» **REQUIRED WORK**
Go over the data and keep only the lines that include "pawn".

» **EXCERPTED DATA**
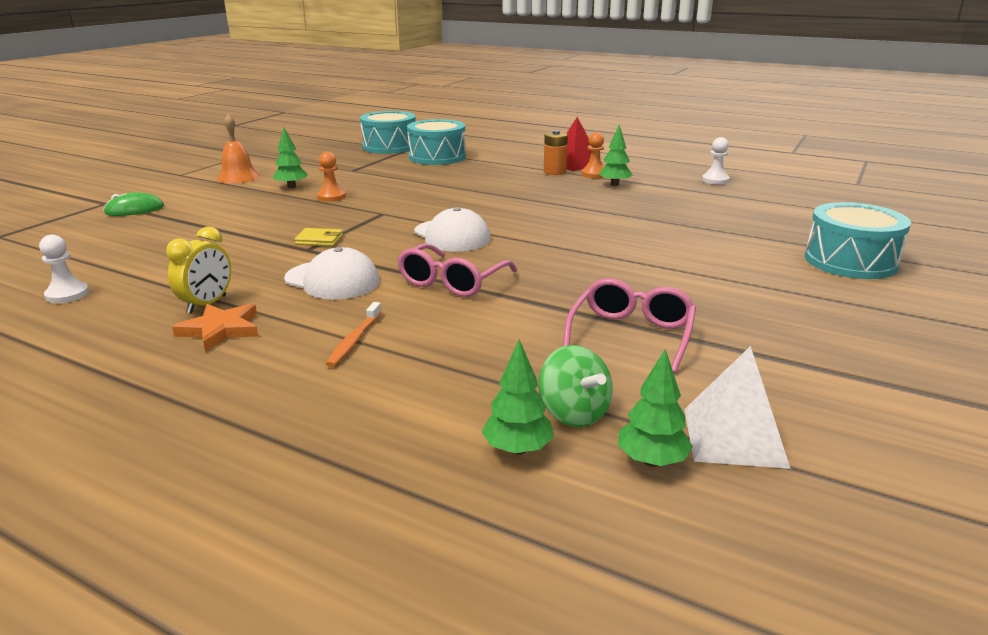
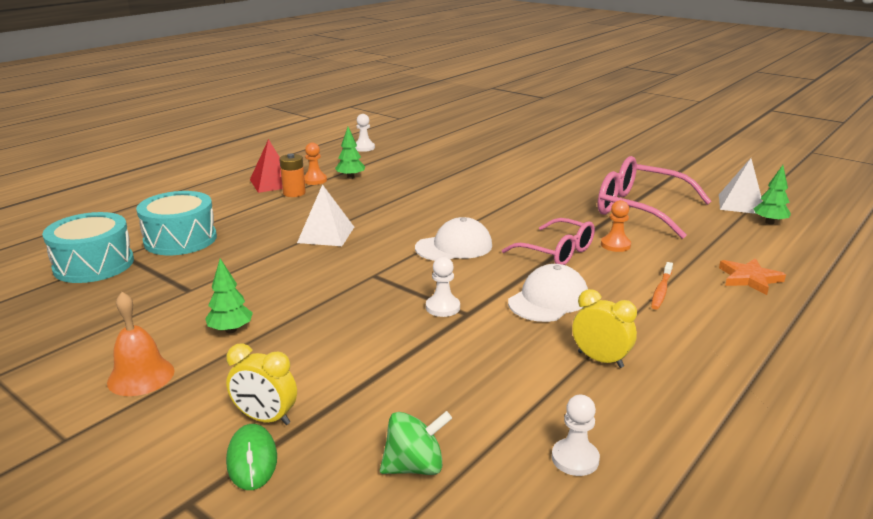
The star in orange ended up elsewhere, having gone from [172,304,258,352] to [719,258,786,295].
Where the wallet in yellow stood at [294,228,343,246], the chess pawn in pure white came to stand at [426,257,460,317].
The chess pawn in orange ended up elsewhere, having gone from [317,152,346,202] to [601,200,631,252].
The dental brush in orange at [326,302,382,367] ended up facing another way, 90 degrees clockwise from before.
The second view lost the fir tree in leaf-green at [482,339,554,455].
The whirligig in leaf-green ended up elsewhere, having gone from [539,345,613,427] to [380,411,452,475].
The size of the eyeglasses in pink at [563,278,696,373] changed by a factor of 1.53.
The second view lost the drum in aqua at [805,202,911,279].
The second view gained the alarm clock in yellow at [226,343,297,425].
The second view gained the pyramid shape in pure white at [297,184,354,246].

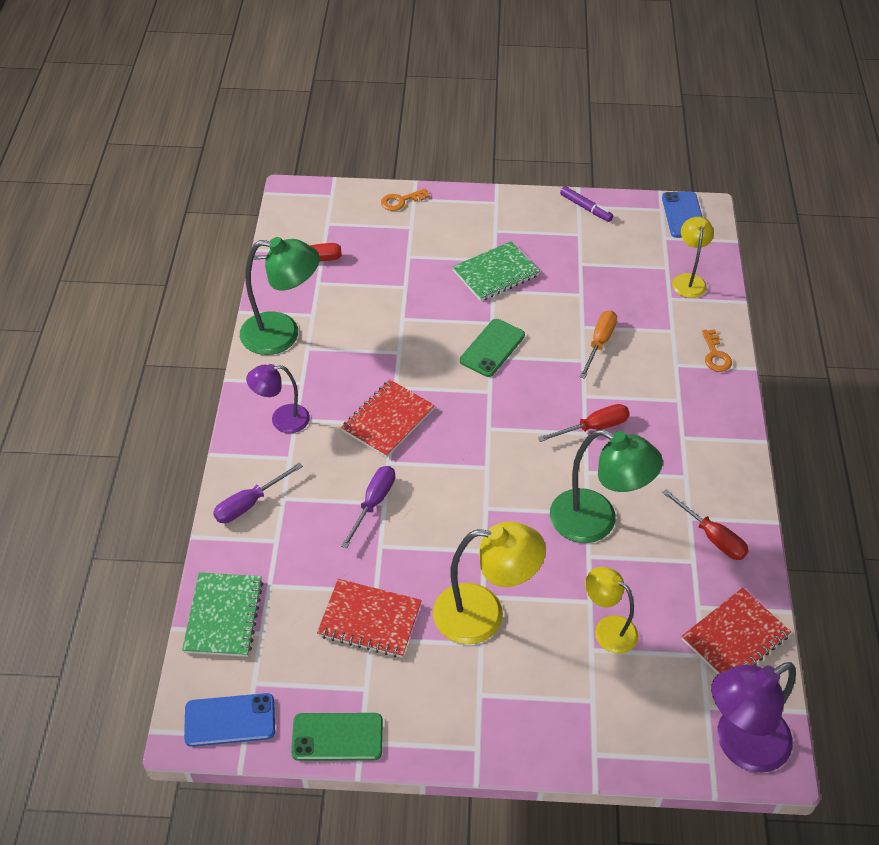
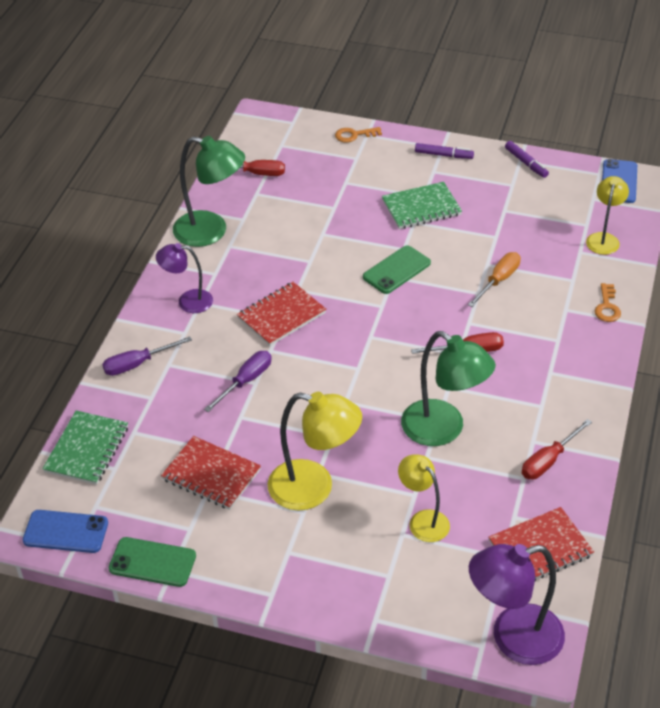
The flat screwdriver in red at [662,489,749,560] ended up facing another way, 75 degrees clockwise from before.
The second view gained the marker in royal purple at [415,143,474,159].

--

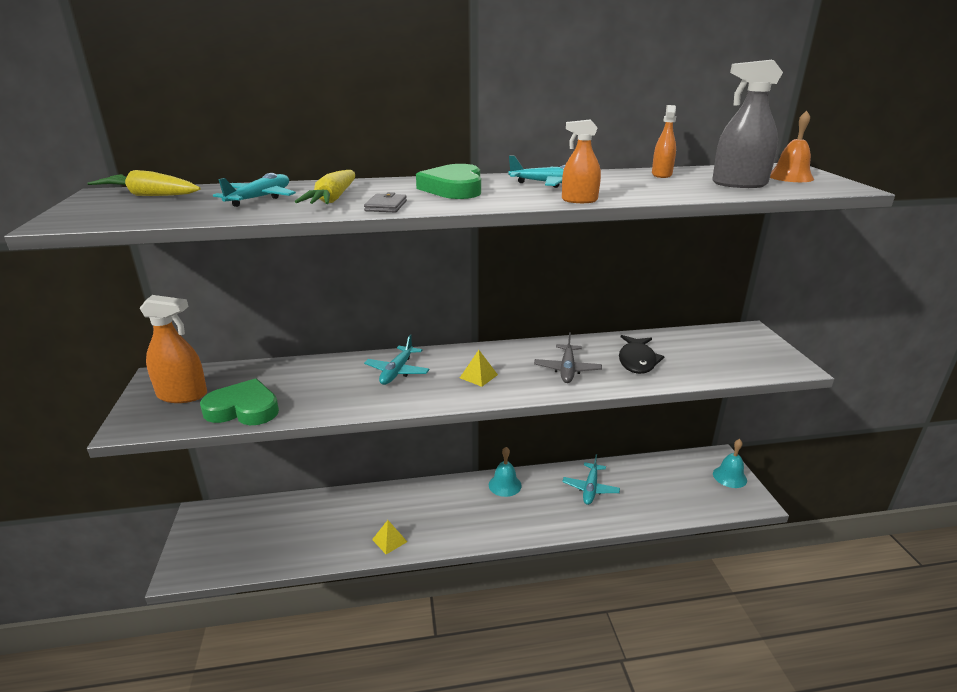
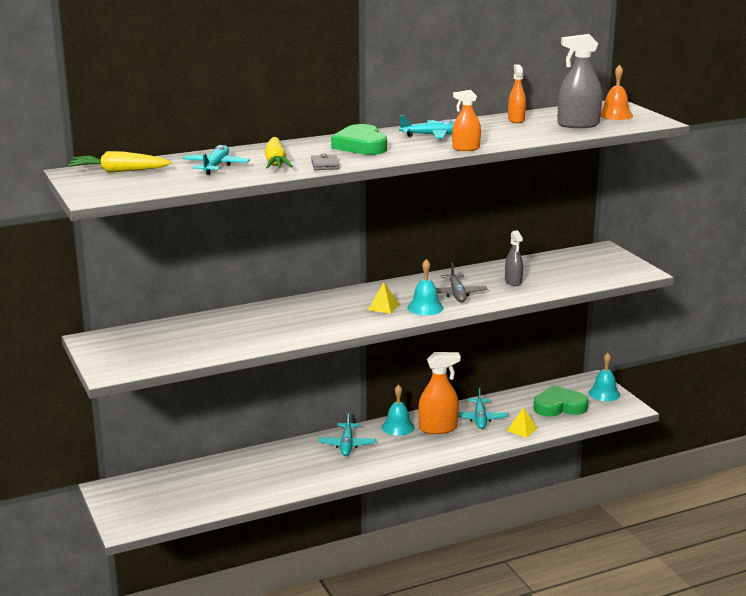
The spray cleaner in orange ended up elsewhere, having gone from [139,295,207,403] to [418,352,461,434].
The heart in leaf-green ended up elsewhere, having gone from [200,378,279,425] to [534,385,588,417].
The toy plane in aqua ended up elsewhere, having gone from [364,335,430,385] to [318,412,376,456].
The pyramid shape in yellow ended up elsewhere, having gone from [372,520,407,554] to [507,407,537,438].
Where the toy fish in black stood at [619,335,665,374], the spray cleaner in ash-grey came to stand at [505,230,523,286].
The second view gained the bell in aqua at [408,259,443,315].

» **EXERCISE OUTPUT**
Where the wallet in yellow stood at [294,228,343,246], the chess pawn in pure white came to stand at [426,257,460,317].
The chess pawn in orange ended up elsewhere, having gone from [317,152,346,202] to [601,200,631,252].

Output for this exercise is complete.